EXTRACTED MATERIAL: Begin

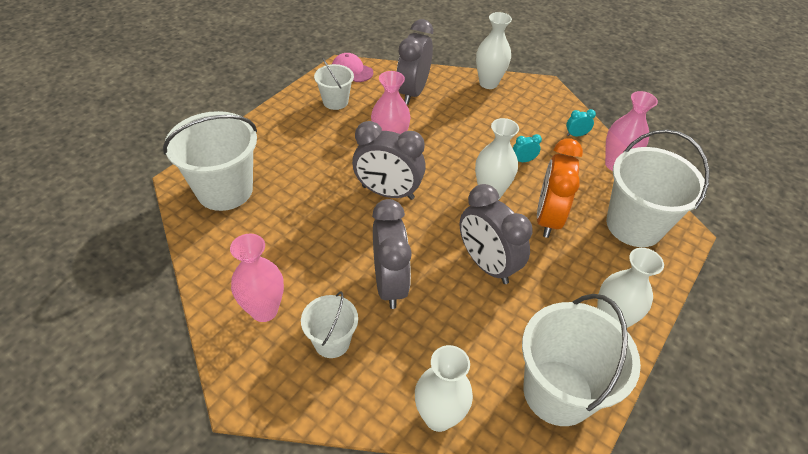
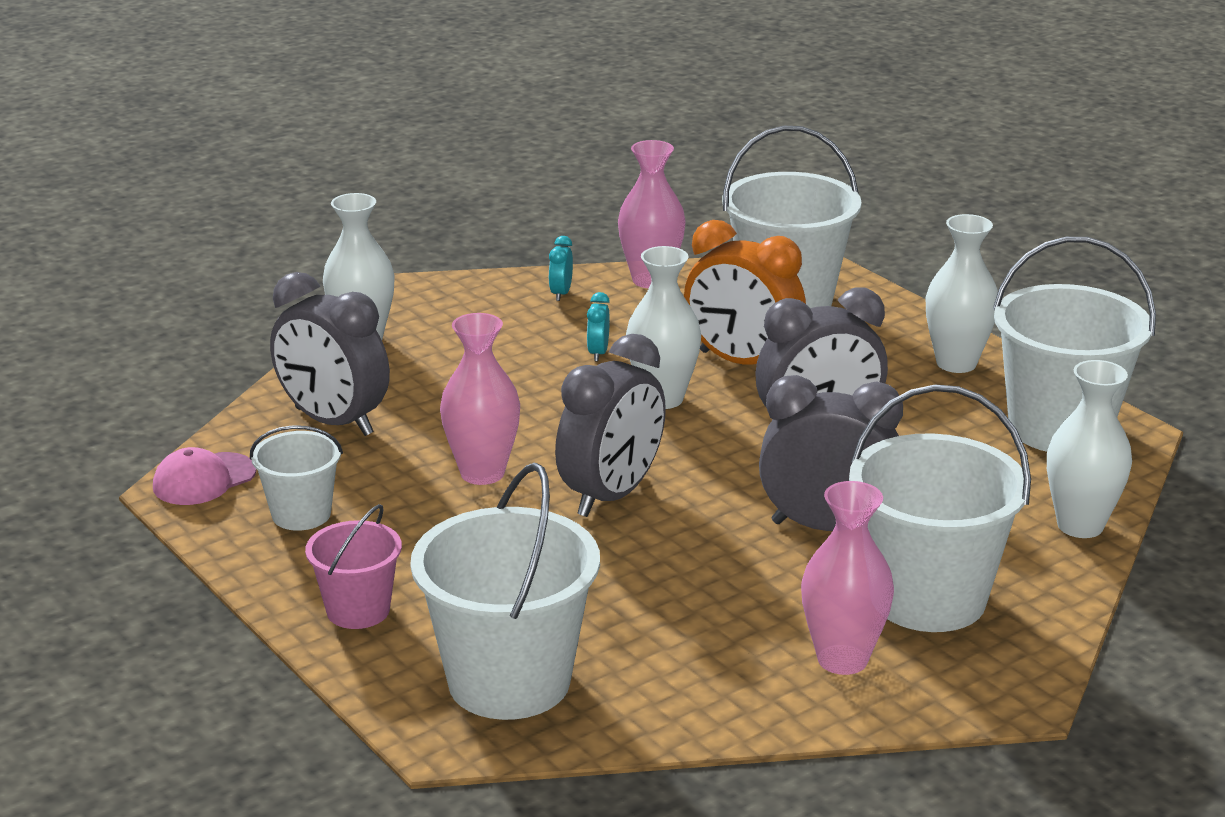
camera: 70 degrees left, 20 degrees down
(268, 134) = (358, 610): none -> pink bucket
(332, 342) = (928, 598): white bucket -> white bucket, size x1.85

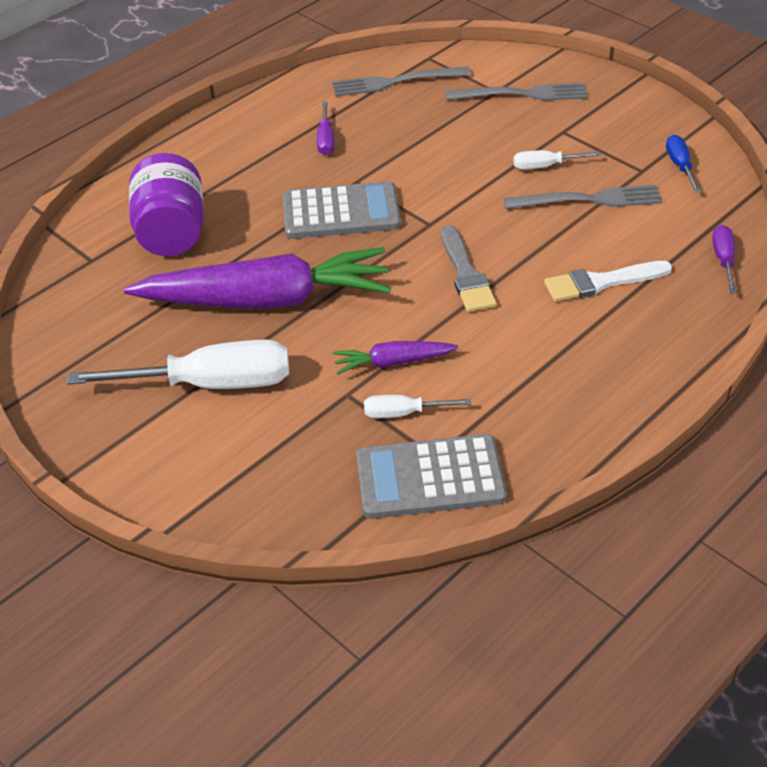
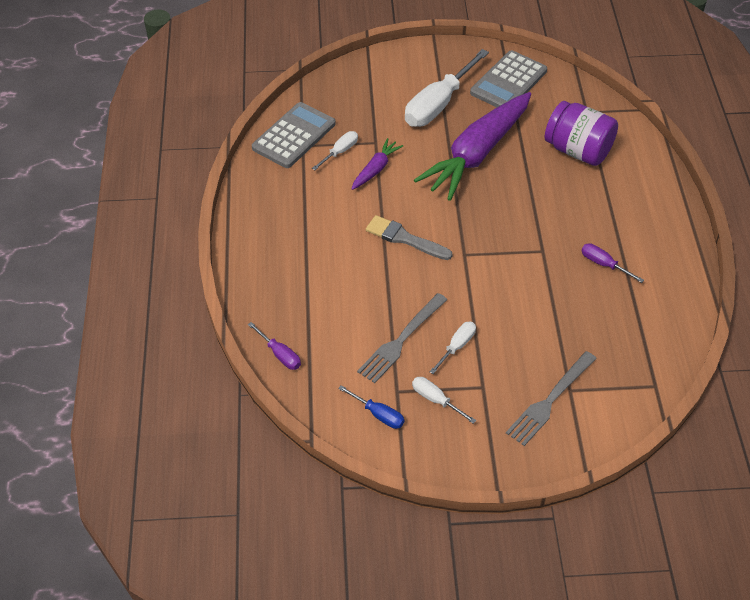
camera: 130 degrees right, 5 degrees up
(341, 212) = (519, 225): grey calculator -> grey calculator (508, 82)
(394, 82) = (640, 343): grey fork -> none
(601, 282) = (330, 287): white brush -> none
(616, 146) = (436, 400): none -> white screwdriver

EXTRACTED MATERIAL: End

Going through the records above line by line, count those that hold the word "degrees", and answer with the number only.

◆ **TASK ANSWER**: 2